_Data entries_:
====
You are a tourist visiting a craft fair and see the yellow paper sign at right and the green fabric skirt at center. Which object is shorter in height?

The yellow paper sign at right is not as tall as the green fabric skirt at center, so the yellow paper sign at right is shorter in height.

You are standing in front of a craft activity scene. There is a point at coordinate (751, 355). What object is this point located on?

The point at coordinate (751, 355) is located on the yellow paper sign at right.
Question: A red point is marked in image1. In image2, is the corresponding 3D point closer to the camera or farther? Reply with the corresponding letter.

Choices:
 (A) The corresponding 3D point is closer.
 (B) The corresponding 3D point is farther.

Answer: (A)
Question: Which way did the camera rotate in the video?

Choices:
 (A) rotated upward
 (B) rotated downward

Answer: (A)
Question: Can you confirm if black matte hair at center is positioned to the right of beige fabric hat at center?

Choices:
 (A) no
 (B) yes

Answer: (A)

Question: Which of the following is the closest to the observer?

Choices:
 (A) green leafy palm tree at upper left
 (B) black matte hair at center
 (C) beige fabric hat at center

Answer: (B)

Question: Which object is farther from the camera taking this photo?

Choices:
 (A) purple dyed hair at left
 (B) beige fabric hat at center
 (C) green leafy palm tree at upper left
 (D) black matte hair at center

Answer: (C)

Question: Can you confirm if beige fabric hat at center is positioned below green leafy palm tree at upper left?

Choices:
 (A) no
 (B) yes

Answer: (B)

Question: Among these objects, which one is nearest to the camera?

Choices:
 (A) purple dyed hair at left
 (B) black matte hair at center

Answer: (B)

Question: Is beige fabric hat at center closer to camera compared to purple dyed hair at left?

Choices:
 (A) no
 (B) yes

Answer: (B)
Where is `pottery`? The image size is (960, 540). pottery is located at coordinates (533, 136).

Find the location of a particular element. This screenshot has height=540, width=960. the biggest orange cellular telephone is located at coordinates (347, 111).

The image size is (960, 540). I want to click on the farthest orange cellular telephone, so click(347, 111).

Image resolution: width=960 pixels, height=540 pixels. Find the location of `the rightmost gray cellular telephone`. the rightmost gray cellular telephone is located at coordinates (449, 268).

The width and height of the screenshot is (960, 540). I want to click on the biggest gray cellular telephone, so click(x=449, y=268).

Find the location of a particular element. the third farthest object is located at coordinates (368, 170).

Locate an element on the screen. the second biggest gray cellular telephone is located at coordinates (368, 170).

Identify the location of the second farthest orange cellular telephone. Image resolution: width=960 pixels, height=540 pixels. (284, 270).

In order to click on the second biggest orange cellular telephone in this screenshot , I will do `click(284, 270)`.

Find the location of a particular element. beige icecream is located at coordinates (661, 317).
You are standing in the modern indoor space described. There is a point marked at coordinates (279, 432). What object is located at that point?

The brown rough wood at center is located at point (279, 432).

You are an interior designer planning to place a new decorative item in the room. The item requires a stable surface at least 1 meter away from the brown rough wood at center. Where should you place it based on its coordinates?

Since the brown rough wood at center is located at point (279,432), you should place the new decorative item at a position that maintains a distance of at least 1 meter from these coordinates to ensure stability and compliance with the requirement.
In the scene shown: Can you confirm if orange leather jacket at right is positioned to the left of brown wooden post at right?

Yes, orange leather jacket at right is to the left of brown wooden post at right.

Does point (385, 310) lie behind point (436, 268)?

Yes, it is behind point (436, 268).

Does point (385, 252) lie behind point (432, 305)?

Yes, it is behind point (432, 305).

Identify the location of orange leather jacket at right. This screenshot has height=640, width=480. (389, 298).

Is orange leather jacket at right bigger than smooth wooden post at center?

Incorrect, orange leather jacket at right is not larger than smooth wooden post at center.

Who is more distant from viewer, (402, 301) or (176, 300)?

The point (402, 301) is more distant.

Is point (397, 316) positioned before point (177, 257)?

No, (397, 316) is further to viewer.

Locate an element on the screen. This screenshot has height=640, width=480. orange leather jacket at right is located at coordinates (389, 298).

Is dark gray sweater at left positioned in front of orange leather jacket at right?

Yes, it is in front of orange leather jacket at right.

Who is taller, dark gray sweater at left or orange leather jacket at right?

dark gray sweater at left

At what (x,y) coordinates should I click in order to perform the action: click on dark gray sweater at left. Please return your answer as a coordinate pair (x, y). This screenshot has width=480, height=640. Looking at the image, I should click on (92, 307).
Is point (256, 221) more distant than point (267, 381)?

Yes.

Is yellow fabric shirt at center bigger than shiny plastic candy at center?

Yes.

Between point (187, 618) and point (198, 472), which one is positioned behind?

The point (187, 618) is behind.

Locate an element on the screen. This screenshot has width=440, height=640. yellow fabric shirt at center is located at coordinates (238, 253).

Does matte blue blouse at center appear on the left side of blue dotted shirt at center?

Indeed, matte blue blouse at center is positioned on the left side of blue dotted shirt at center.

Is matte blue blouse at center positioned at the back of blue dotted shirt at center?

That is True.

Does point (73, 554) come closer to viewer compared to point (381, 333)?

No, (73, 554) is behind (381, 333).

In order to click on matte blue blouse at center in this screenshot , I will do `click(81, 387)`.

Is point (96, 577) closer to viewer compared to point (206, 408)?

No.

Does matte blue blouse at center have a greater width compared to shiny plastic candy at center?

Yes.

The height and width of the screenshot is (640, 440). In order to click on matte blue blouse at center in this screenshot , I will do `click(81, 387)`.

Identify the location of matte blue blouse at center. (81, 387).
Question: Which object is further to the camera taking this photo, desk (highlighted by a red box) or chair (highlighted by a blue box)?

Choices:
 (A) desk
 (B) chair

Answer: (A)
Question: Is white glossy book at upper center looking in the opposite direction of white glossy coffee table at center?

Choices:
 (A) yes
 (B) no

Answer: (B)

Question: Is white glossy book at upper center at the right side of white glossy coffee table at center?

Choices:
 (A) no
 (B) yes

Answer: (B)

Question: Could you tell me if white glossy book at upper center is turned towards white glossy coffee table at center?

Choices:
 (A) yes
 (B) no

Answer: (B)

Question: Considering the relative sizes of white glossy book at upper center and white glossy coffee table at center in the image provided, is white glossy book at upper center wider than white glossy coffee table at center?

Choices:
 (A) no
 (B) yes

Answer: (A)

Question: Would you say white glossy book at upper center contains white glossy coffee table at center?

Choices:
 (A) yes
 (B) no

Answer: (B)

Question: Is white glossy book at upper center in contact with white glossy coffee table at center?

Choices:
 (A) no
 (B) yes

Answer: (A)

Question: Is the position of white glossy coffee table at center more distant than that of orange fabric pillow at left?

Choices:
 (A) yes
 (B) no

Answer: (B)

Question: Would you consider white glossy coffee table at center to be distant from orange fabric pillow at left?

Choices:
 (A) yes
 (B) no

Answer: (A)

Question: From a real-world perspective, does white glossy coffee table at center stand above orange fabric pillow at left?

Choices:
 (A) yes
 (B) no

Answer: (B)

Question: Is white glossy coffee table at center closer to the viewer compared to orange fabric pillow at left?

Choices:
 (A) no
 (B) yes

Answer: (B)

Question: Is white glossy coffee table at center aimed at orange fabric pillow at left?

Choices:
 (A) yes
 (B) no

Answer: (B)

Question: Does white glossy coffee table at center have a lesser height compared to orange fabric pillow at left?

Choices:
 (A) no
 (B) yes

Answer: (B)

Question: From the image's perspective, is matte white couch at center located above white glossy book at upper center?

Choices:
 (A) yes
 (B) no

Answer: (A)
====
_What you will do_: Starting at the first line of the entries, reproduce every line word for word, and stop after the line that contains "The yellow paper sign at right is not".

_Exercise output_:
You are a tourist visiting a craft fair and see the yellow paper sign at right and the green fabric skirt at center. Which object is shorter in height?

The yellow paper sign at right is not as tall as the green fabric skirt at center, so the yellow paper sign at right is shorter in height.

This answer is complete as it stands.